> Exercise brief
The stretch from the line with "none -> purple pan [17,240,105,305]" through the line with "green calculator [316,90,384,114]" in the records below: write it out exactly, and nothing else.

> Object transformation records
--- START ---
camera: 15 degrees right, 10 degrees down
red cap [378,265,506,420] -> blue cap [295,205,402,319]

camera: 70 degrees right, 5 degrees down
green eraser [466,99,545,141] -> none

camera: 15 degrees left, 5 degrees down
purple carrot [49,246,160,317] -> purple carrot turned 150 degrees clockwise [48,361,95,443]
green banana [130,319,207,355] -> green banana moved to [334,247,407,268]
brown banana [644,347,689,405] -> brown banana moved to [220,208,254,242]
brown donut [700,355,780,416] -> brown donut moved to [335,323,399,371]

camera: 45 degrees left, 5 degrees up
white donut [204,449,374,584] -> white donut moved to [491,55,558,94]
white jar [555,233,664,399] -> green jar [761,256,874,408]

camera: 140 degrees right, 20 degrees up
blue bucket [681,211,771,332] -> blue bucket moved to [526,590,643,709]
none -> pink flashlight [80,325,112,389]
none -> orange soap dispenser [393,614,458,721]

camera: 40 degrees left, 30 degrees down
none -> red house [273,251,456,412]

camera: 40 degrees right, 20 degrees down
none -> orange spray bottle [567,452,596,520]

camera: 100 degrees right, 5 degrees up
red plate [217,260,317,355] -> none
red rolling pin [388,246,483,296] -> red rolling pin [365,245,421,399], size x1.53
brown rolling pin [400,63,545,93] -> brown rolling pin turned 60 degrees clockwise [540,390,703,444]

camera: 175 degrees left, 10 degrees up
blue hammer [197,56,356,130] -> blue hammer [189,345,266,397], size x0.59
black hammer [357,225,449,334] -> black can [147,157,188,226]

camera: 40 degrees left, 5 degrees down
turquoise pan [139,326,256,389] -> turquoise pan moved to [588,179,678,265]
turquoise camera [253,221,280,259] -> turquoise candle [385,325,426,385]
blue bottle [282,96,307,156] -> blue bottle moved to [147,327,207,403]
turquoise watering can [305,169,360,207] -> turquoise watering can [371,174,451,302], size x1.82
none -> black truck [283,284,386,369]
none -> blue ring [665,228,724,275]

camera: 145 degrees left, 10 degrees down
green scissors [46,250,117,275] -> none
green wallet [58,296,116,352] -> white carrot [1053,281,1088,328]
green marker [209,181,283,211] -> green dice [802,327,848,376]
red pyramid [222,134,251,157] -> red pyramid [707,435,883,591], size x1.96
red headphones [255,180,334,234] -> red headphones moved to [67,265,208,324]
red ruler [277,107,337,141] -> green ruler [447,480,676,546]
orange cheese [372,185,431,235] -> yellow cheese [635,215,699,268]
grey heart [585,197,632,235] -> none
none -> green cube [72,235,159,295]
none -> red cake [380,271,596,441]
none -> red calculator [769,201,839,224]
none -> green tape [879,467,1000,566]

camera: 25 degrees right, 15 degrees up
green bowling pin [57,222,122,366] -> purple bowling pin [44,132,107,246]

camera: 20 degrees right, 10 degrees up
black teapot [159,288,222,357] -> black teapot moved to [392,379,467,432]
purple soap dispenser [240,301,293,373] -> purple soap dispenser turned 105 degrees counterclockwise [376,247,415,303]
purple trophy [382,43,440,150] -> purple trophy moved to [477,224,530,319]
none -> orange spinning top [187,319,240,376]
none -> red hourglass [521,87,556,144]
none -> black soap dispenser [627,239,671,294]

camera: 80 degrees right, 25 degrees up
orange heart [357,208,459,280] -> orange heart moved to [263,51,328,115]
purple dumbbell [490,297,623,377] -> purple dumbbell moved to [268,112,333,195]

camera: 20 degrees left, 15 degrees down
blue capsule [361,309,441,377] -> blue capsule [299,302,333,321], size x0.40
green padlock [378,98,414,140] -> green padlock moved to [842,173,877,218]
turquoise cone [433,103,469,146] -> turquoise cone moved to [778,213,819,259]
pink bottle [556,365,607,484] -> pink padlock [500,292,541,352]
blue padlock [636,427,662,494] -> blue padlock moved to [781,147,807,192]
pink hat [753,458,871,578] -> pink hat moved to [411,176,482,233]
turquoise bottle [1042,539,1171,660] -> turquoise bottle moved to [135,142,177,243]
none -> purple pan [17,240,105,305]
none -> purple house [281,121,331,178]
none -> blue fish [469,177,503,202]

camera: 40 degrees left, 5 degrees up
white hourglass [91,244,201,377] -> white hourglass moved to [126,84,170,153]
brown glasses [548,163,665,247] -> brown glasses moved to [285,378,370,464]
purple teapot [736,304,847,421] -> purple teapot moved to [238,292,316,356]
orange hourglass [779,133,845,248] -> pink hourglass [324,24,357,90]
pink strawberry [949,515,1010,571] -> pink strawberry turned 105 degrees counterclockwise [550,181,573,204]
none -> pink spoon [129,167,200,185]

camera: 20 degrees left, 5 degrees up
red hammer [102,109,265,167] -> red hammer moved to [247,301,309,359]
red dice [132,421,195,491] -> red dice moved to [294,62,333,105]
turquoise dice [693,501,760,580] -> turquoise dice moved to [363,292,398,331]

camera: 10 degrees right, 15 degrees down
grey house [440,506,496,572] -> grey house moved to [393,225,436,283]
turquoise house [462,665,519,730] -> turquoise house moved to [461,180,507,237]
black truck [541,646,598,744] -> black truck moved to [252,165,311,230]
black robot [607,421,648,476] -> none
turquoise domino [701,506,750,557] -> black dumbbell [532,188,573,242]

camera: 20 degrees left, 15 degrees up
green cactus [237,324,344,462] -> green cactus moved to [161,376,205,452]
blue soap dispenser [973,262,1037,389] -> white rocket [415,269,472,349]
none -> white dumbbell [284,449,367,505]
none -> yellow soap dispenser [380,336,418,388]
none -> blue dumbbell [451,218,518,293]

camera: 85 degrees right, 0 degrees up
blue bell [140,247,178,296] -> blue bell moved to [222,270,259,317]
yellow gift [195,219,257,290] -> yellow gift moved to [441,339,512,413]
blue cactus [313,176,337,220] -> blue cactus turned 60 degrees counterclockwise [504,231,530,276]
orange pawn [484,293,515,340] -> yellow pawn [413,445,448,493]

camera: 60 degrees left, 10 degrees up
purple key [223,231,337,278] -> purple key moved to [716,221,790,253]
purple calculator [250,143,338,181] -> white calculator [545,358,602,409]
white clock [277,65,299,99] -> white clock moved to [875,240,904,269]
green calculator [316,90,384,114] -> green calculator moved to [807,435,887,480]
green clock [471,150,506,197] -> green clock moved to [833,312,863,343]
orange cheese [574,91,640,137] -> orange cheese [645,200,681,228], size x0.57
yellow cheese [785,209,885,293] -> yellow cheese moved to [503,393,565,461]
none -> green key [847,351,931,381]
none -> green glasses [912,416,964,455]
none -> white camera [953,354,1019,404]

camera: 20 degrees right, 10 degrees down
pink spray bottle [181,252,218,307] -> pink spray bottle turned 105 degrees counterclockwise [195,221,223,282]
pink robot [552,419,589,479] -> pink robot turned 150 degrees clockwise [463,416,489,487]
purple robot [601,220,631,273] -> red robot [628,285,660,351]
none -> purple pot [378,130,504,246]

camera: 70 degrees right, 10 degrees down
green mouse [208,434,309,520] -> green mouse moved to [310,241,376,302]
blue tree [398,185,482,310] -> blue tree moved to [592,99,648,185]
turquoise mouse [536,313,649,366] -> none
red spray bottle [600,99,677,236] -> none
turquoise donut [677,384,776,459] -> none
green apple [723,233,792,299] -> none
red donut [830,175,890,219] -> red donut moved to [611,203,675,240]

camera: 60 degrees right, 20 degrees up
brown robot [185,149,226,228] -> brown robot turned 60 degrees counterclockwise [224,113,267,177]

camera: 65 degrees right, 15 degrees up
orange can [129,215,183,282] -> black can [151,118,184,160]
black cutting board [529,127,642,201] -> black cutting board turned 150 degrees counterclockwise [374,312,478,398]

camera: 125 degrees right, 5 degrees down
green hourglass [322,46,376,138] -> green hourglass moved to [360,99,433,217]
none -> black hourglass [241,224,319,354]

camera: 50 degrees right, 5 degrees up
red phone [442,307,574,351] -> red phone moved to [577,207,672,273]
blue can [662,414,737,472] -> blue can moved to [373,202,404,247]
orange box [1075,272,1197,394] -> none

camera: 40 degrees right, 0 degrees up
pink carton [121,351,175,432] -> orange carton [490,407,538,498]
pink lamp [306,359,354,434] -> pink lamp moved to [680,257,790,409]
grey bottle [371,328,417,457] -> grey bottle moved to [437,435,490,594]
--- END ---
> Written answer
none -> purple pan [17,240,105,305]
none -> purple house [281,121,331,178]
none -> blue fish [469,177,503,202]

camera: 40 degrees left, 5 degrees up
white hourglass [91,244,201,377] -> white hourglass moved to [126,84,170,153]
brown glasses [548,163,665,247] -> brown glasses moved to [285,378,370,464]
purple teapot [736,304,847,421] -> purple teapot moved to [238,292,316,356]
orange hourglass [779,133,845,248] -> pink hourglass [324,24,357,90]
pink strawberry [949,515,1010,571] -> pink strawberry turned 105 degrees counterclockwise [550,181,573,204]
none -> pink spoon [129,167,200,185]

camera: 20 degrees left, 5 degrees up
red hammer [102,109,265,167] -> red hammer moved to [247,301,309,359]
red dice [132,421,195,491] -> red dice moved to [294,62,333,105]
turquoise dice [693,501,760,580] -> turquoise dice moved to [363,292,398,331]

camera: 10 degrees right, 15 degrees down
grey house [440,506,496,572] -> grey house moved to [393,225,436,283]
turquoise house [462,665,519,730] -> turquoise house moved to [461,180,507,237]
black truck [541,646,598,744] -> black truck moved to [252,165,311,230]
black robot [607,421,648,476] -> none
turquoise domino [701,506,750,557] -> black dumbbell [532,188,573,242]

camera: 20 degrees left, 15 degrees up
green cactus [237,324,344,462] -> green cactus moved to [161,376,205,452]
blue soap dispenser [973,262,1037,389] -> white rocket [415,269,472,349]
none -> white dumbbell [284,449,367,505]
none -> yellow soap dispenser [380,336,418,388]
none -> blue dumbbell [451,218,518,293]

camera: 85 degrees right, 0 degrees up
blue bell [140,247,178,296] -> blue bell moved to [222,270,259,317]
yellow gift [195,219,257,290] -> yellow gift moved to [441,339,512,413]
blue cactus [313,176,337,220] -> blue cactus turned 60 degrees counterclockwise [504,231,530,276]
orange pawn [484,293,515,340] -> yellow pawn [413,445,448,493]

camera: 60 degrees left, 10 degrees up
purple key [223,231,337,278] -> purple key moved to [716,221,790,253]
purple calculator [250,143,338,181] -> white calculator [545,358,602,409]
white clock [277,65,299,99] -> white clock moved to [875,240,904,269]
green calculator [316,90,384,114] -> green calculator moved to [807,435,887,480]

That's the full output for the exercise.